**Stored data**:
○ ○ ○ ○ ○

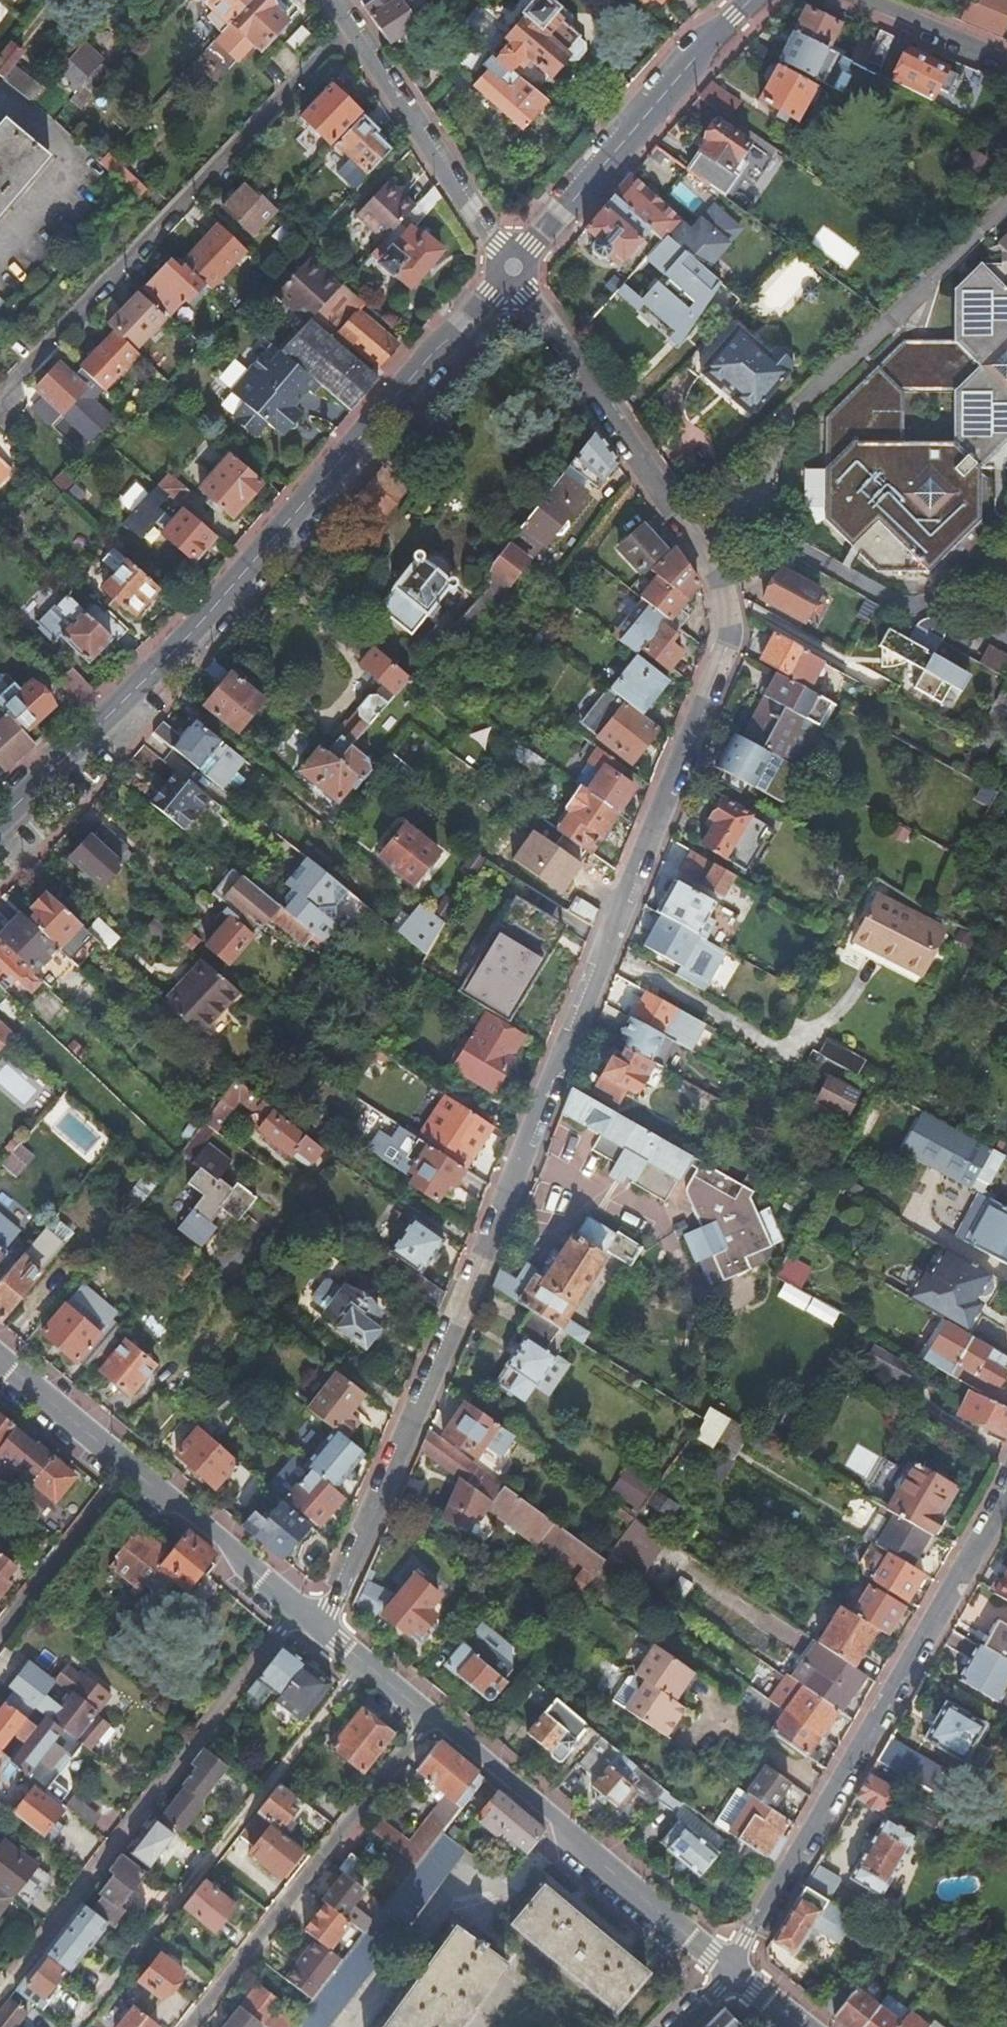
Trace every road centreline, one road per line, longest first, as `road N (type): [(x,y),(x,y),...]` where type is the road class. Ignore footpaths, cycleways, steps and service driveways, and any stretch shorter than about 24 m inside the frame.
road 1 (residential): [(678,520),(719,584),(731,638),(457,1322),(321,1626)]
road 2 (residential): [(513,269),(214,607),(0,818)]
road 3 (residential): [(730,1968),(1006,1495)]
road 4 (residential): [(350,25),(0,396)]
road 5 (residential): [(298,1608),(11,1984)]
road 6 (unclassified): [(678,520),(926,261),(1006,189)]
road 7 (residential): [(365,1661),(78,2026)]
road 8 (residential): [(432,1717),(188,2026)]
road 9 (residential): [(730,1968),(432,1717)]
road 10 (residential): [(752,0),(513,269)]
road 11 (residential): [(513,269),(678,520)]
road 12 (residential): [(350,25),(513,269)]
road 13 (residential): [(298,1608),(130,1465)]
road 14 (residential): [(130,1465),(0,1632)]
road 15 (residential): [(130,1465),(0,1356)]
road 16 (residential): [(871,0),(1006,58)]

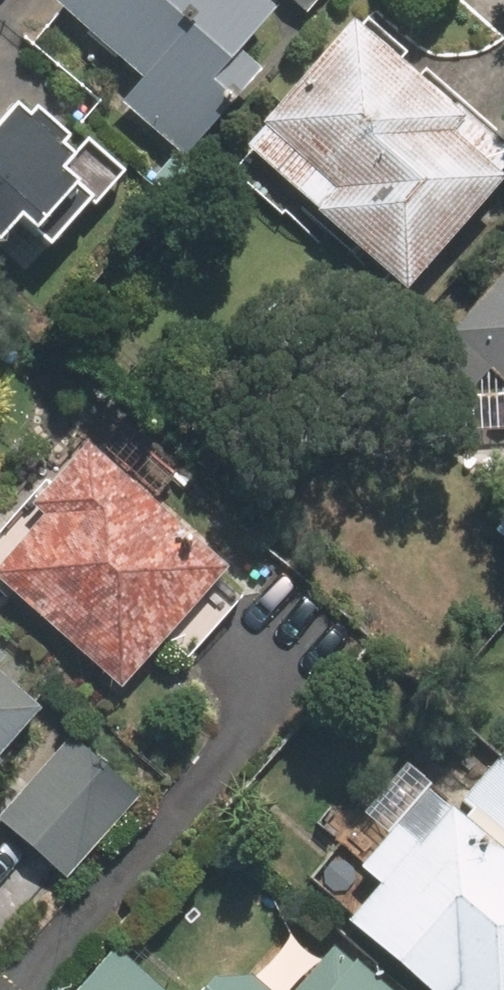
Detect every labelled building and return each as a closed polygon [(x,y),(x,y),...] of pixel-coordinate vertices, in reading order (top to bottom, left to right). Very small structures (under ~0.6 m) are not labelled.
[(177,168),(258,79),(236,59),(272,20),(250,0),(54,0),(47,7),(134,86),(112,109),(177,168)] [(302,20),(320,0),(278,0),(302,20)] [(237,158),(397,301),(503,183),(503,157),(358,25),(237,158)] [(11,237),(43,266),(121,181),(82,146),(67,162),(22,121),(13,131),(3,122),(0,125),(0,249),(11,237)] [(418,367),(459,402),(481,378),(503,398),(503,271),(418,367)] [(0,537),(0,600),(119,706),(167,652),(184,667),(246,597),(79,448),(0,537)] [(36,718),(0,686),(0,760),(36,718)] [(0,816),(0,834),(62,889),(142,799),(71,737),(0,816)] [(341,928),(410,989),(503,989),(503,764),(499,760),(448,817),(426,798),(352,881),(369,897),(341,928)] [(334,949),(297,989),(380,989),(334,949)] [(78,989),(156,989),(110,952),(78,989)]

○ ○ ○ ○ ○

**Problem**: Without the pictures, return all the records precisely as they stand.

**Answer for the task**:
Trace every road centreline, one road per line, longest first, as `road N (type): [(x,y),(x,y),...]` where type is the road class. Ignore footpaths, cycleways, steps and service driveways, and any stretch shorter than about 24 m inside the frame.
road 1 (residential): [(678,520),(719,584),(731,638),(457,1322),(321,1626)]
road 2 (residential): [(513,269),(214,607),(0,818)]
road 3 (residential): [(730,1968),(1006,1495)]
road 4 (residential): [(350,25),(0,396)]
road 5 (residential): [(298,1608),(11,1984)]
road 6 (unclassified): [(678,520),(926,261),(1006,189)]
road 7 (residential): [(365,1661),(78,2026)]
road 8 (residential): [(432,1717),(188,2026)]
road 9 (residential): [(730,1968),(432,1717)]
road 10 (residential): [(752,0),(513,269)]
road 11 (residential): [(513,269),(678,520)]
road 12 (residential): [(350,25),(513,269)]
road 13 (residential): [(298,1608),(130,1465)]
road 14 (residential): [(130,1465),(0,1632)]
road 15 (residential): [(130,1465),(0,1356)]
road 16 (residential): [(871,0),(1006,58)]

Detect every labelled building and return each as a closed polygon [(x,y),(x,y),...] of pixel-coordinate vertices, in reading order (top to bottom, left to right). Very small structures (under ~0.6 m) are not labelled.
[(177,168),(258,79),(236,59),(272,20),(250,0),(54,0),(47,7),(134,86),(112,109),(177,168)] [(302,20),(320,0),(278,0),(302,20)] [(237,158),(397,301),(503,183),(503,157),(358,25),(237,158)] [(11,237),(43,266),(121,181),(82,146),(67,162),(22,121),(13,131),(3,122),(0,125),(0,249),(11,237)] [(418,367),(459,402),(481,378),(503,398),(503,271),(418,367)] [(0,537),(0,600),(119,706),(167,652),(184,667),(246,597),(79,448),(0,537)] [(36,718),(0,686),(0,760),(36,718)] [(0,816),(0,834),(62,889),(142,799),(71,737),(0,816)] [(341,928),(410,989),(503,989),(503,764),(499,760),(448,817),(426,798),(352,881),(369,897),(341,928)] [(334,949),(297,989),(380,989),(334,949)] [(78,989),(156,989),(110,952),(78,989)]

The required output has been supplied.